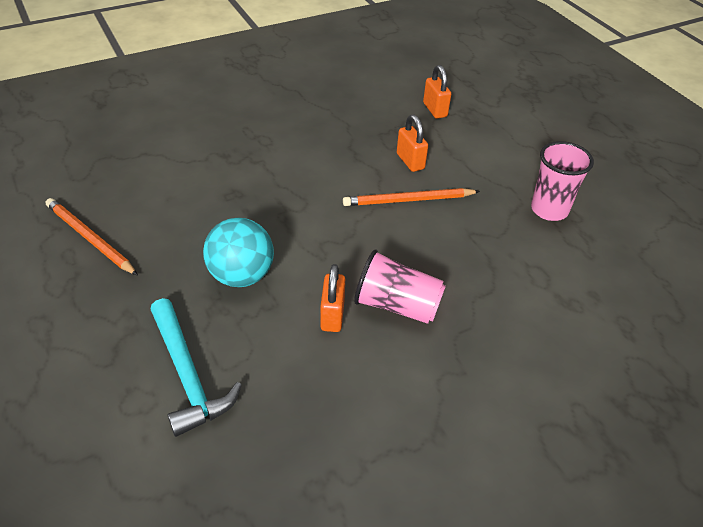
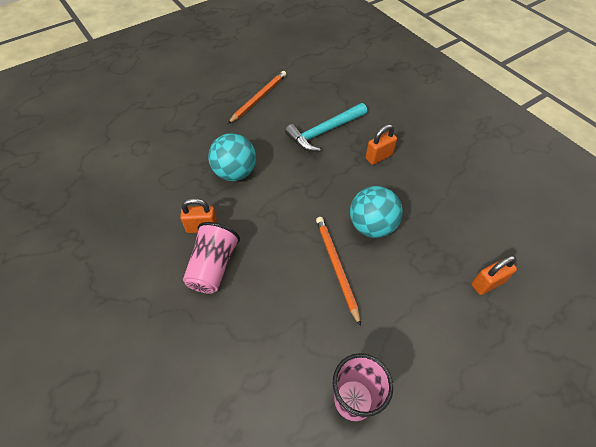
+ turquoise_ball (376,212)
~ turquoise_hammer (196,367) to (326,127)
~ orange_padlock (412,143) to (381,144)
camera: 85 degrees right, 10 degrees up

==================================================

WHAT YOU NEED TO DO - Your reply should hold every line above exactly as written and none of the pictures.

TASK SOLUTION -
+ turquoise_ball (376,212)
~ turquoise_hammer (196,367) to (326,127)
~ orange_padlock (412,143) to (381,144)
camera: 85 degrees right, 10 degrees up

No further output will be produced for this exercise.